__TASK PROMPT__: Set down the data below once more, precisely as it reads.

[Object state comparisons]
■ ■ ■ ■ ■ ■ ■

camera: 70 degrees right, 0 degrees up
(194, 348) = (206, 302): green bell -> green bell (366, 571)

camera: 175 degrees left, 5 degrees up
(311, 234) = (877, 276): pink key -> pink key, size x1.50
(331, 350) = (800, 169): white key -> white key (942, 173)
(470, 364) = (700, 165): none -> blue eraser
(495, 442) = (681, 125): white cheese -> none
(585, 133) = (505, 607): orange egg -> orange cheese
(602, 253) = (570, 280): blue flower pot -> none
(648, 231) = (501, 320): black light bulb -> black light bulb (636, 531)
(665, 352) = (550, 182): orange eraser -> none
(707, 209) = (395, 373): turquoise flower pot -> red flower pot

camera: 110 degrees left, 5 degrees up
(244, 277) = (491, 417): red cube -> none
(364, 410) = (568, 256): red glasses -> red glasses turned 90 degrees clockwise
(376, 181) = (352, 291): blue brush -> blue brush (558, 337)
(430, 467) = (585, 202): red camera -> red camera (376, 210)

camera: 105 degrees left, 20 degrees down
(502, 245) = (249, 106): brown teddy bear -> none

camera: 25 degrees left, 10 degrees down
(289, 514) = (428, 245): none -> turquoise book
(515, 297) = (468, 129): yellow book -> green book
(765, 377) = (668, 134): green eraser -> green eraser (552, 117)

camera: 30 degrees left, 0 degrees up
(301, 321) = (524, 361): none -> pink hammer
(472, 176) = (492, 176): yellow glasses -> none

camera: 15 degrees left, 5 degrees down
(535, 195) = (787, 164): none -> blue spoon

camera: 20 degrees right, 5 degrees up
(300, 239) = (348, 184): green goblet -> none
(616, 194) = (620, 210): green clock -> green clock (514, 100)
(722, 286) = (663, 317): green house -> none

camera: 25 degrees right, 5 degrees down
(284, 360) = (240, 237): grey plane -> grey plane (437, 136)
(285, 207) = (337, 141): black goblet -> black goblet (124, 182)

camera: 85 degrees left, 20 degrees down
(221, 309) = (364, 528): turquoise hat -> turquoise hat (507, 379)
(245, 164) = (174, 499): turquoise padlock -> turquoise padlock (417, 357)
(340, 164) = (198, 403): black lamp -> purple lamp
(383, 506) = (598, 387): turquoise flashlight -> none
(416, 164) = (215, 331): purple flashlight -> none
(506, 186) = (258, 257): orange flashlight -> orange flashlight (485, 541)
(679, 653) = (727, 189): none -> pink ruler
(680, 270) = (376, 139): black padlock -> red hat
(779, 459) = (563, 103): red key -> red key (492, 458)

■ ■ ■ ■ ■ ■ ■

__TASK RESULT__:
camera: 70 degrees right, 0 degrees up
(194, 348) = (206, 302): green bell -> green bell (366, 571)

camera: 175 degrees left, 5 degrees up
(311, 234) = (877, 276): pink key -> pink key, size x1.50
(331, 350) = (800, 169): white key -> white key (942, 173)
(470, 364) = (700, 165): none -> blue eraser
(495, 442) = (681, 125): white cheese -> none
(585, 133) = (505, 607): orange egg -> orange cheese
(602, 253) = (570, 280): blue flower pot -> none
(648, 231) = (501, 320): black light bulb -> black light bulb (636, 531)
(665, 352) = (550, 182): orange eraser -> none
(707, 209) = (395, 373): turquoise flower pot -> red flower pot

camera: 110 degrees left, 5 degrees up
(244, 277) = (491, 417): red cube -> none
(364, 410) = (568, 256): red glasses -> red glasses turned 90 degrees clockwise
(376, 181) = (352, 291): blue brush -> blue brush (558, 337)
(430, 467) = (585, 202): red camera -> red camera (376, 210)

camera: 105 degrees left, 20 degrees down
(502, 245) = (249, 106): brown teddy bear -> none

camera: 25 degrees left, 10 degrees down
(289, 514) = (428, 245): none -> turquoise book
(515, 297) = (468, 129): yellow book -> green book
(765, 377) = (668, 134): green eraser -> green eraser (552, 117)

camera: 30 degrees left, 0 degrees up
(301, 321) = (524, 361): none -> pink hammer
(472, 176) = (492, 176): yellow glasses -> none

camera: 15 degrees left, 5 degrees down
(535, 195) = (787, 164): none -> blue spoon

camera: 20 degrees right, 5 degrees up
(300, 239) = (348, 184): green goblet -> none
(616, 194) = (620, 210): green clock -> green clock (514, 100)
(722, 286) = (663, 317): green house -> none

camera: 25 degrees right, 5 degrees down
(284, 360) = (240, 237): grey plane -> grey plane (437, 136)
(285, 207) = (337, 141): black goblet -> black goblet (124, 182)

camera: 85 degrees left, 20 degrees down
(221, 309) = (364, 528): turquoise hat -> turquoise hat (507, 379)
(245, 164) = (174, 499): turquoise padlock -> turquoise padlock (417, 357)
(340, 164) = (198, 403): black lamp -> purple lamp
(383, 506) = (598, 387): turquoise flashlight -> none
(416, 164) = (215, 331): purple flashlight -> none
(506, 186) = (258, 257): orange flashlight -> orange flashlight (485, 541)
(679, 653) = (727, 189): none -> pink ruler
(680, 270) = (376, 139): black padlock -> red hat
(779, 459) = (563, 103): red key -> red key (492, 458)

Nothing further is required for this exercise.